BEGIN Provided records
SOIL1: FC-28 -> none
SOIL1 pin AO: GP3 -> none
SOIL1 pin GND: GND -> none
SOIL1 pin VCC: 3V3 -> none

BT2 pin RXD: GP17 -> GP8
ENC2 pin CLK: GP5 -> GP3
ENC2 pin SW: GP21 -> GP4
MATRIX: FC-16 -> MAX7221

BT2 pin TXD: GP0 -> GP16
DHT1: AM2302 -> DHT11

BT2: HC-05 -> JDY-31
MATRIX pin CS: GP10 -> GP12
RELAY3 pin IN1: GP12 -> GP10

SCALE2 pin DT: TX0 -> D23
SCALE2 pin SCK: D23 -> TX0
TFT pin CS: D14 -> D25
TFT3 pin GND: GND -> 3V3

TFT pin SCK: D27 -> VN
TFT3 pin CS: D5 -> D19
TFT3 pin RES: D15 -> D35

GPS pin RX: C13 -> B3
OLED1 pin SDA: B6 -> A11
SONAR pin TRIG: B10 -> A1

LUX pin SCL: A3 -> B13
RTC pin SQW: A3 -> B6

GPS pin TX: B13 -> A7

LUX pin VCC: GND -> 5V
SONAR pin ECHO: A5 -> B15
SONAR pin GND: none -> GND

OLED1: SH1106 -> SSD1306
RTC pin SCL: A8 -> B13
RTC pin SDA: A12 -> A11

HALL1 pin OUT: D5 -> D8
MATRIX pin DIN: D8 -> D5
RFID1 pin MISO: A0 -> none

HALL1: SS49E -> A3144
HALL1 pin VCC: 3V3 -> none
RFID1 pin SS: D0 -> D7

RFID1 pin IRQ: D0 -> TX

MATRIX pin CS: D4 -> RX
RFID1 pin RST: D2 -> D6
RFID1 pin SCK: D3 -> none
END Provided records
▸ Instructions to follow:
Copy over exactly the lines above from the one with "TFT pin SCK: D27 -> VN" to the last, both included, and no others.

▸ Answer space:
TFT pin SCK: D27 -> VN
TFT3 pin CS: D5 -> D19
TFT3 pin RES: D15 -> D35

GPS pin RX: C13 -> B3
OLED1 pin SDA: B6 -> A11
SONAR pin TRIG: B10 -> A1

LUX pin SCL: A3 -> B13
RTC pin SQW: A3 -> B6

GPS pin TX: B13 -> A7

LUX pin VCC: GND -> 5V
SONAR pin ECHO: A5 -> B15
SONAR pin GND: none -> GND

OLED1: SH1106 -> SSD1306
RTC pin SCL: A8 -> B13
RTC pin SDA: A12 -> A11

HALL1 pin OUT: D5 -> D8
MATRIX pin DIN: D8 -> D5
RFID1 pin MISO: A0 -> none

HALL1: SS49E -> A3144
HALL1 pin VCC: 3V3 -> none
RFID1 pin SS: D0 -> D7

RFID1 pin IRQ: D0 -> TX

MATRIX pin CS: D4 -> RX
RFID1 pin RST: D2 -> D6
RFID1 pin SCK: D3 -> none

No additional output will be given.